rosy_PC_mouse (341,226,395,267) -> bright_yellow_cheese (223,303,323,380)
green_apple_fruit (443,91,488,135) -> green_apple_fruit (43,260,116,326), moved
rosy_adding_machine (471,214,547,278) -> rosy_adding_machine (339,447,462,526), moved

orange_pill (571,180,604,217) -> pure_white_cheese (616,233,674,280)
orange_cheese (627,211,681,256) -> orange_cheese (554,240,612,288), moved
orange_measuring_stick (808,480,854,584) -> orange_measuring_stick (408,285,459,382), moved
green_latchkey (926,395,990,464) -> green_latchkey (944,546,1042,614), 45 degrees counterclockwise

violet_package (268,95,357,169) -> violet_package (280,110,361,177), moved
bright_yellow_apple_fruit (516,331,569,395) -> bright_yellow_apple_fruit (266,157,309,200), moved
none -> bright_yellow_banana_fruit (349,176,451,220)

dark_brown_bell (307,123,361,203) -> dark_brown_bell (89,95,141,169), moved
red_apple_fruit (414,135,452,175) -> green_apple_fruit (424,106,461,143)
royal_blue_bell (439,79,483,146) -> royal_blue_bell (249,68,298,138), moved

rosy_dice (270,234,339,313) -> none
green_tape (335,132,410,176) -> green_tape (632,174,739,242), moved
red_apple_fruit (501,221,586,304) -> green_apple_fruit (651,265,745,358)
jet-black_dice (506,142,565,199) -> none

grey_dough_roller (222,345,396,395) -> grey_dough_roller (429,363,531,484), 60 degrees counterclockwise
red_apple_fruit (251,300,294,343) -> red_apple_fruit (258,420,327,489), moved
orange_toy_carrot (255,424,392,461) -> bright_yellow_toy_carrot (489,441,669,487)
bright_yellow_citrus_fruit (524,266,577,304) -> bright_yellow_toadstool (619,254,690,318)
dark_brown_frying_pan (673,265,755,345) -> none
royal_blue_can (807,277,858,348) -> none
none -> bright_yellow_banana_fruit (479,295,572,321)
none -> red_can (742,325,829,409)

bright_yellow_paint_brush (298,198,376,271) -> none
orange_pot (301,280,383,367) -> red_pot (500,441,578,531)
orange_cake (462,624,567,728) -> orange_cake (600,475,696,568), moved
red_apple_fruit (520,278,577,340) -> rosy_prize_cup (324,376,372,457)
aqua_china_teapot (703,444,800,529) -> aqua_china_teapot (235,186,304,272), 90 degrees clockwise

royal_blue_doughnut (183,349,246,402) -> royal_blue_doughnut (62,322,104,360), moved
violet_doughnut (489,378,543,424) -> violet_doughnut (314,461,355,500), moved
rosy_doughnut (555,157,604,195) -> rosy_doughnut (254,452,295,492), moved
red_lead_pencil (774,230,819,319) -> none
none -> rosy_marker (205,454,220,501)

• ABOUT THIS EXERCISE: Set every record down word for word, omitting none.

• OUTPUT:
rosy_PC_mouse (341,226,395,267) -> bright_yellow_cheese (223,303,323,380)
green_apple_fruit (443,91,488,135) -> green_apple_fruit (43,260,116,326), moved
rosy_adding_machine (471,214,547,278) -> rosy_adding_machine (339,447,462,526), moved

orange_pill (571,180,604,217) -> pure_white_cheese (616,233,674,280)
orange_cheese (627,211,681,256) -> orange_cheese (554,240,612,288), moved
orange_measuring_stick (808,480,854,584) -> orange_measuring_stick (408,285,459,382), moved
green_latchkey (926,395,990,464) -> green_latchkey (944,546,1042,614), 45 degrees counterclockwise

violet_package (268,95,357,169) -> violet_package (280,110,361,177), moved
bright_yellow_apple_fruit (516,331,569,395) -> bright_yellow_apple_fruit (266,157,309,200), moved
none -> bright_yellow_banana_fruit (349,176,451,220)

dark_brown_bell (307,123,361,203) -> dark_brown_bell (89,95,141,169), moved
red_apple_fruit (414,135,452,175) -> green_apple_fruit (424,106,461,143)
royal_blue_bell (439,79,483,146) -> royal_blue_bell (249,68,298,138), moved

rosy_dice (270,234,339,313) -> none
green_tape (335,132,410,176) -> green_tape (632,174,739,242), moved
red_apple_fruit (501,221,586,304) -> green_apple_fruit (651,265,745,358)
jet-black_dice (506,142,565,199) -> none

grey_dough_roller (222,345,396,395) -> grey_dough_roller (429,363,531,484), 60 degrees counterclockwise
red_apple_fruit (251,300,294,343) -> red_apple_fruit (258,420,327,489), moved
orange_toy_carrot (255,424,392,461) -> bright_yellow_toy_carrot (489,441,669,487)
bright_yellow_citrus_fruit (524,266,577,304) -> bright_yellow_toadstool (619,254,690,318)
dark_brown_frying_pan (673,265,755,345) -> none
royal_blue_can (807,277,858,348) -> none
none -> bright_yellow_banana_fruit (479,295,572,321)
none -> red_can (742,325,829,409)

bright_yellow_paint_brush (298,198,376,271) -> none
orange_pot (301,280,383,367) -> red_pot (500,441,578,531)
orange_cake (462,624,567,728) -> orange_cake (600,475,696,568), moved
red_apple_fruit (520,278,577,340) -> rosy_prize_cup (324,376,372,457)
aqua_china_teapot (703,444,800,529) -> aqua_china_teapot (235,186,304,272), 90 degrees clockwise

royal_blue_doughnut (183,349,246,402) -> royal_blue_doughnut (62,322,104,360), moved
violet_doughnut (489,378,543,424) -> violet_doughnut (314,461,355,500), moved
rosy_doughnut (555,157,604,195) -> rosy_doughnut (254,452,295,492), moved
red_lead_pencil (774,230,819,319) -> none
none -> rosy_marker (205,454,220,501)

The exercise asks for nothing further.